» What the task requires
The response must contain every line below in which "black" appears.

» The data
+-------+

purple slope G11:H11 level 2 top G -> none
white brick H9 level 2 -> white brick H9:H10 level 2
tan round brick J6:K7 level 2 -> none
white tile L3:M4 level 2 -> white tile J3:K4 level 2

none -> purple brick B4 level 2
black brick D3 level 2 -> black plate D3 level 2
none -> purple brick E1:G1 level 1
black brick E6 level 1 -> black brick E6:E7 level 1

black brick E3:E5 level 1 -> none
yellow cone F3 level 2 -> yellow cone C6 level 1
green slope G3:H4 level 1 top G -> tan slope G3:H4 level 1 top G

+-------+

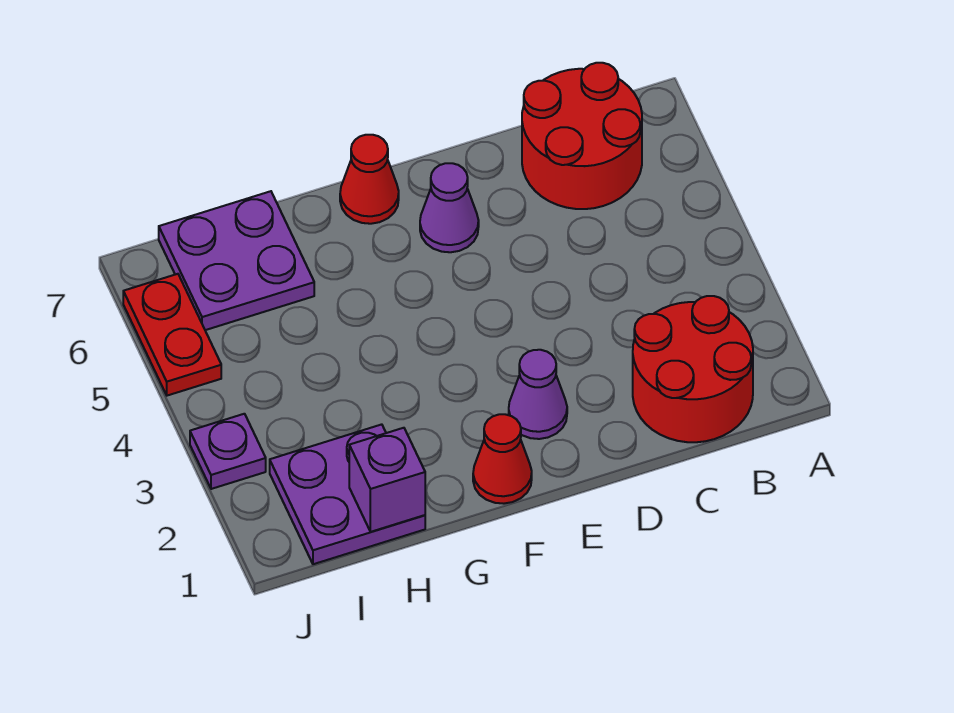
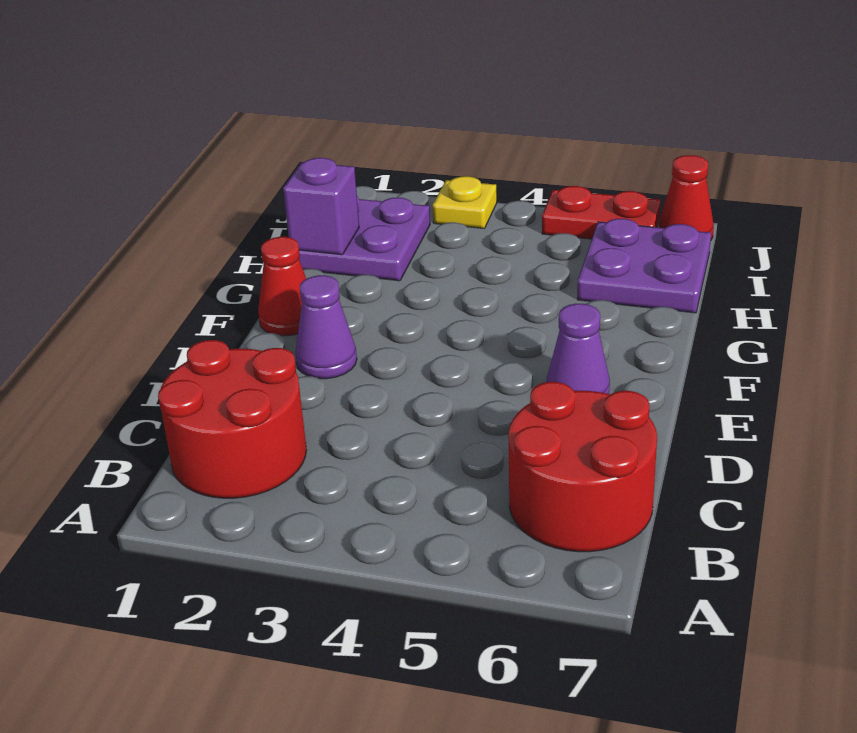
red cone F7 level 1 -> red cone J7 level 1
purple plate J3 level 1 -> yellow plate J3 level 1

+-------+

» Reply to the exercise
black brick D3 level 2 -> black plate D3 level 2
black brick E6 level 1 -> black brick E6:E7 level 1
black brick E3:E5 level 1 -> none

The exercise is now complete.